▸ **WHAT IS EXPECTED**:
The records underneath are to be printed in full and exactly, with no pictures carried over.

▸ **Scene images with change listings**:
=== Section Start ===

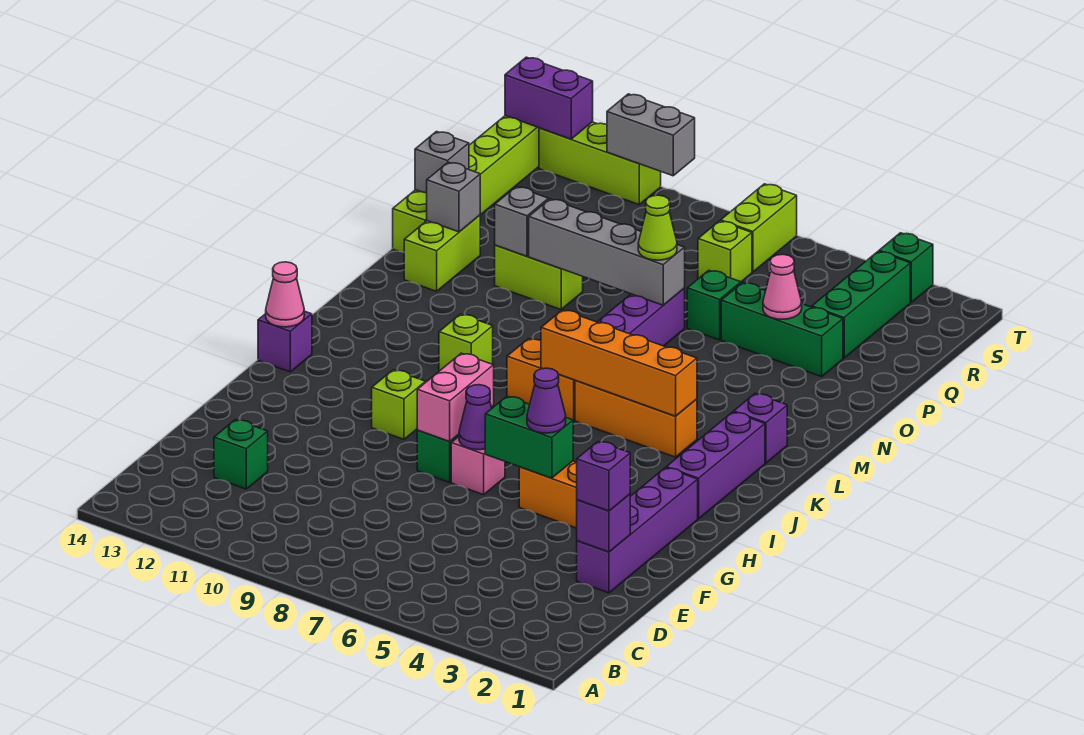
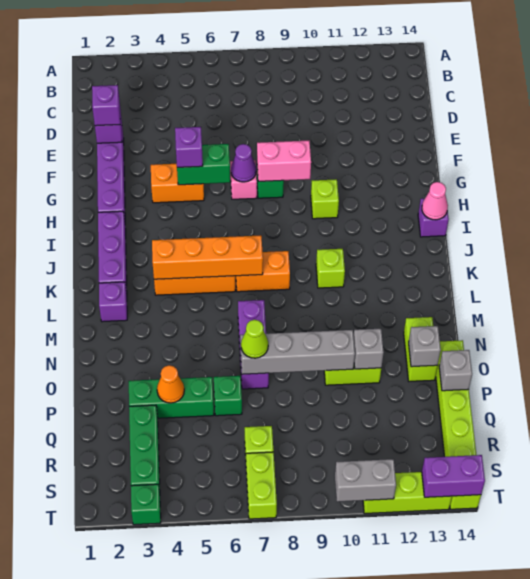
green brick D12 level 1 -> none
purple cone G5 level 3 -> purple brick G5 level 3
pink brick G8:H8 level 2 -> pink brick G8:G9 level 2
pink cone P4 level 2 -> orange cone P4 level 2

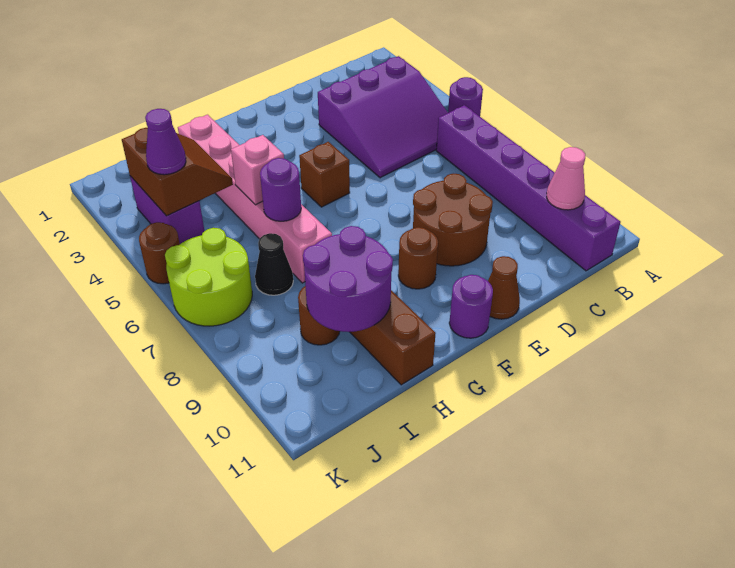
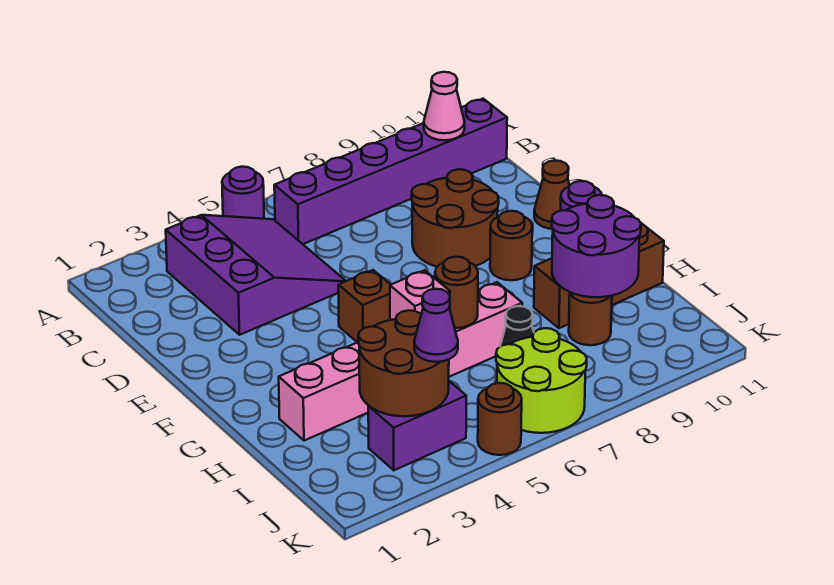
purple round brick H6 level 2 -> brown round brick H6 level 2
brown slope I3:J4 level 2 top J -> brown round brick I3:J4 level 2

=== Section End ===

▸ **SOLVED EXERCISE**:
green brick D12 level 1 -> none
purple cone G5 level 3 -> purple brick G5 level 3
pink brick G8:H8 level 2 -> pink brick G8:G9 level 2
pink cone P4 level 2 -> orange cone P4 level 2

purple round brick H6 level 2 -> brown round brick H6 level 2
brown slope I3:J4 level 2 top J -> brown round brick I3:J4 level 2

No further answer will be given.